[Object state change records]
::::
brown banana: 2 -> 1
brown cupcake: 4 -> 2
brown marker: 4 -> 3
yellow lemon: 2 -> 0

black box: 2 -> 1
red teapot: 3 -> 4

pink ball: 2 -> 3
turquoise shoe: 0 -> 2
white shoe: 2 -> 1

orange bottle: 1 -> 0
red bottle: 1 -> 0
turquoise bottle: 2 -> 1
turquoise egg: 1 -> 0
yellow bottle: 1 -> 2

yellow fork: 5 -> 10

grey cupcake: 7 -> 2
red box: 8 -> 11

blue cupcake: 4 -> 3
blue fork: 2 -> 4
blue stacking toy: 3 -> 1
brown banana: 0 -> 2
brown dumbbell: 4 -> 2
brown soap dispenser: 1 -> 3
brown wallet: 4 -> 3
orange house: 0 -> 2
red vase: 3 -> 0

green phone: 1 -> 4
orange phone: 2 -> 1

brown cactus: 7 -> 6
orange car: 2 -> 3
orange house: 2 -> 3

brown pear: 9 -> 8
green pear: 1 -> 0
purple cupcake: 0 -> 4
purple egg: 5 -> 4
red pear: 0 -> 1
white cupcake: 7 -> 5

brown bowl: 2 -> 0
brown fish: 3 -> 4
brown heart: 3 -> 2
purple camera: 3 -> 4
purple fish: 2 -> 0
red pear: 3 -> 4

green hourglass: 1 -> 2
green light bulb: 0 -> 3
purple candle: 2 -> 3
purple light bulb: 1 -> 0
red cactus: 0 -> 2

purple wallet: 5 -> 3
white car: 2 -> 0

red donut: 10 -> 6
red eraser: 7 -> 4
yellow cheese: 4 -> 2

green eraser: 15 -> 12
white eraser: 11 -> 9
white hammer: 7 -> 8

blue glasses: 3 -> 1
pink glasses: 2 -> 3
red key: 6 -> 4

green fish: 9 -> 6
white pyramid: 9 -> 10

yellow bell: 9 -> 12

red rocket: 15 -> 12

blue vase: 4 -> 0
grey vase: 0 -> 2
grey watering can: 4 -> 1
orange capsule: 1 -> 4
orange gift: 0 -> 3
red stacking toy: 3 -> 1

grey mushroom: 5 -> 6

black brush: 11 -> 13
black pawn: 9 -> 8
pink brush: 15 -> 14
::::
Required action: Repeat precisely the lines of the data starting at the one containing "brown fish: 3 -> 4", last line included.

Answer box:
brown fish: 3 -> 4
brown heart: 3 -> 2
purple camera: 3 -> 4
purple fish: 2 -> 0
red pear: 3 -> 4

green hourglass: 1 -> 2
green light bulb: 0 -> 3
purple candle: 2 -> 3
purple light bulb: 1 -> 0
red cactus: 0 -> 2

purple wallet: 5 -> 3
white car: 2 -> 0

red donut: 10 -> 6
red eraser: 7 -> 4
yellow cheese: 4 -> 2

green eraser: 15 -> 12
white eraser: 11 -> 9
white hammer: 7 -> 8

blue glasses: 3 -> 1
pink glasses: 2 -> 3
red key: 6 -> 4

green fish: 9 -> 6
white pyramid: 9 -> 10

yellow bell: 9 -> 12

red rocket: 15 -> 12

blue vase: 4 -> 0
grey vase: 0 -> 2
grey watering can: 4 -> 1
orange capsule: 1 -> 4
orange gift: 0 -> 3
red stacking toy: 3 -> 1

grey mushroom: 5 -> 6

black brush: 11 -> 13
black pawn: 9 -> 8
pink brush: 15 -> 14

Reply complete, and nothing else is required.